Pictures aside, write every record out again word for word.

[Image comparison data]
● ● ●

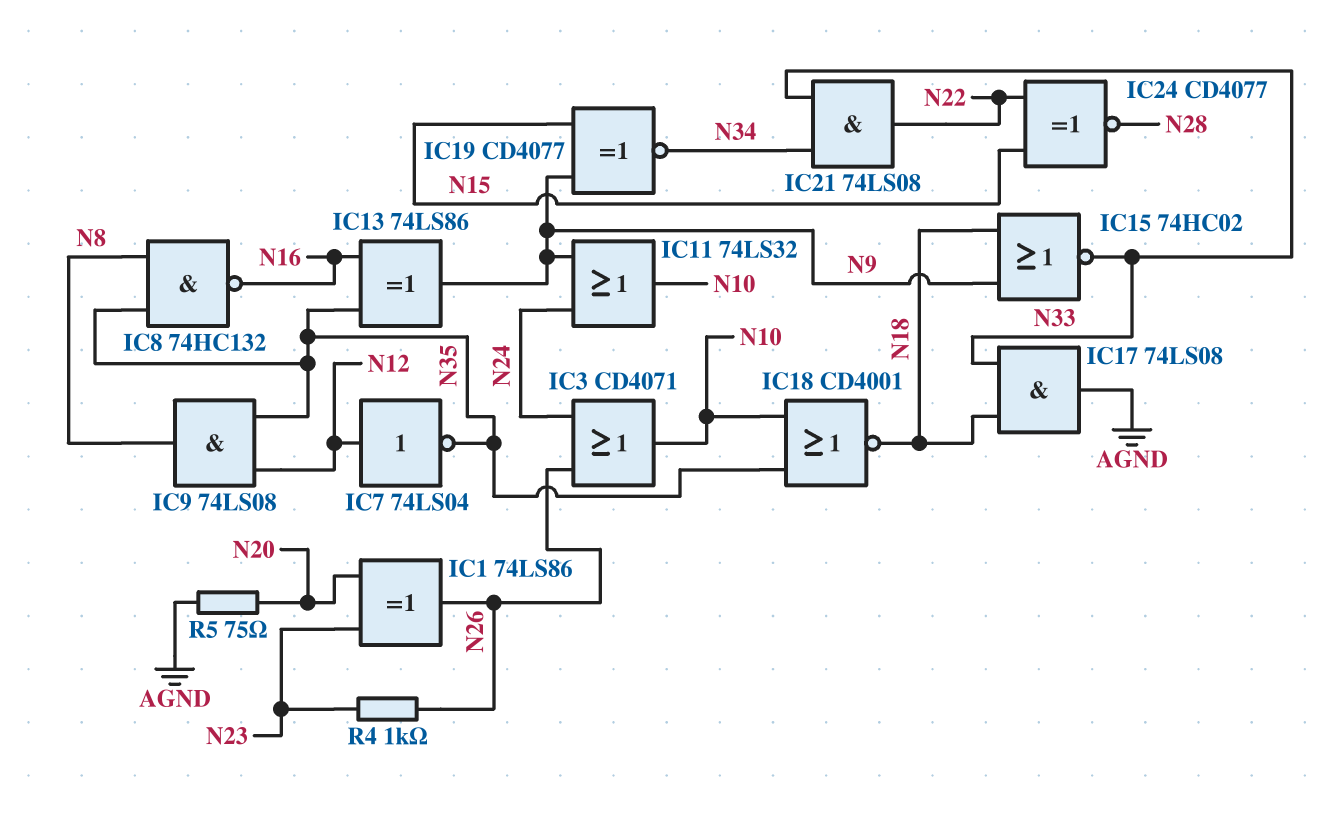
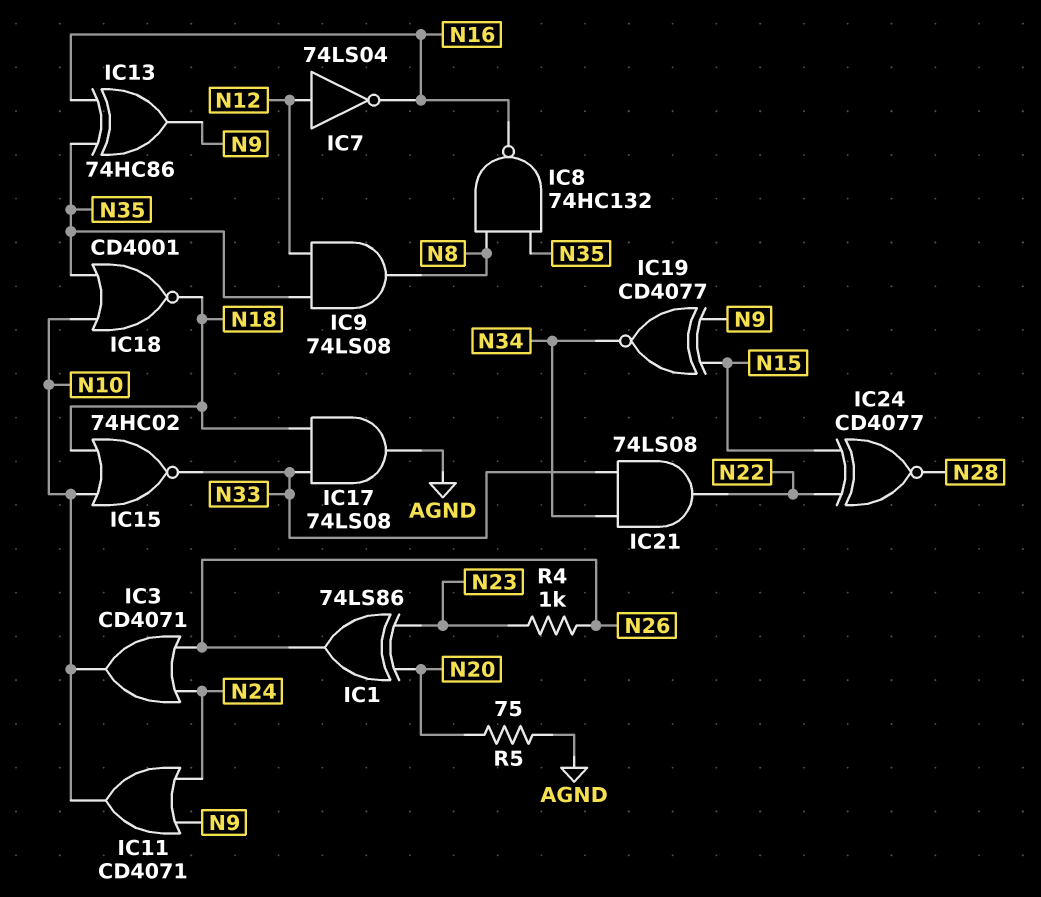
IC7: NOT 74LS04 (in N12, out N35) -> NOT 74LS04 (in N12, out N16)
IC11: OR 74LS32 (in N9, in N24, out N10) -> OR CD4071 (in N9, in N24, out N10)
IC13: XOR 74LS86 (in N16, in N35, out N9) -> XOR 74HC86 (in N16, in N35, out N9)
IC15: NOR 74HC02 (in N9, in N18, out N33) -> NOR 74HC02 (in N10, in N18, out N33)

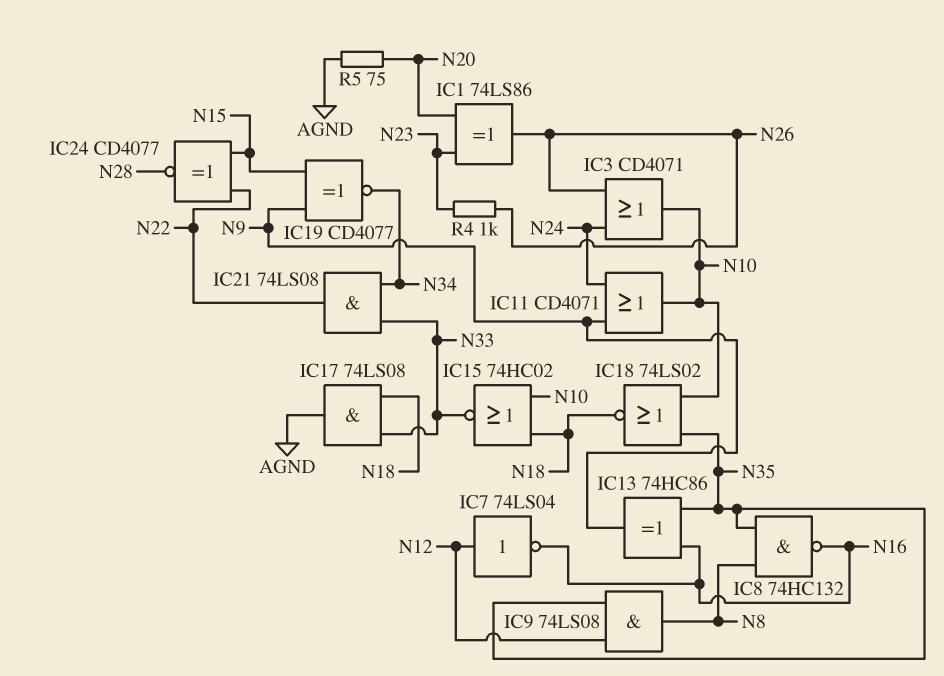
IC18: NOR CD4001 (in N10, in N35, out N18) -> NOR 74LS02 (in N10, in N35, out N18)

● ● ●

*Reply*
IC7: NOT 74LS04 (in N12, out N35) -> NOT 74LS04 (in N12, out N16)
IC11: OR 74LS32 (in N9, in N24, out N10) -> OR CD4071 (in N9, in N24, out N10)
IC13: XOR 74LS86 (in N16, in N35, out N9) -> XOR 74HC86 (in N16, in N35, out N9)
IC15: NOR 74HC02 (in N9, in N18, out N33) -> NOR 74HC02 (in N10, in N18, out N33)

IC18: NOR CD4001 (in N10, in N35, out N18) -> NOR 74LS02 (in N10, in N35, out N18)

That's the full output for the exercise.